» STORED DATA:
═══

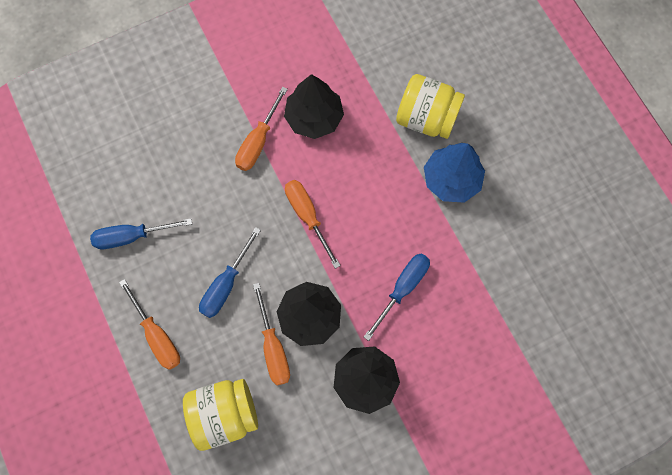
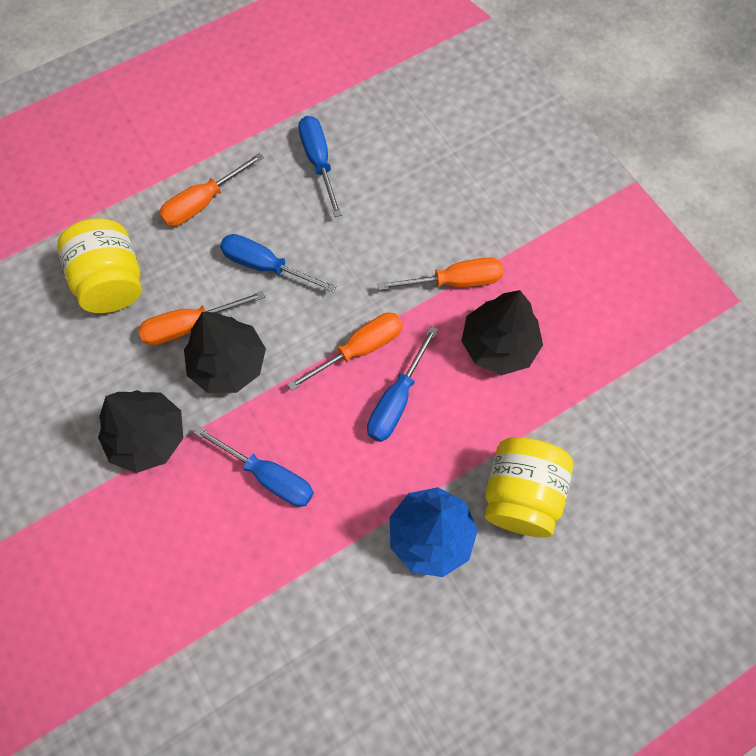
camera: 85 degrees right, 5 degrees down
(258, 142) = (455, 281): orange screwdriver -> orange screwdriver turned 150 degrees clockwise
(351, 193) = (396, 400): none -> blue screwdriver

═══

» WHAT TO WORK ON: Strip out the pictures and repeat the listing above exactly.

» COMPLETED EXERCISE:
camera: 85 degrees right, 5 degrees down
(258, 142) = (455, 281): orange screwdriver -> orange screwdriver turned 150 degrees clockwise
(351, 193) = (396, 400): none -> blue screwdriver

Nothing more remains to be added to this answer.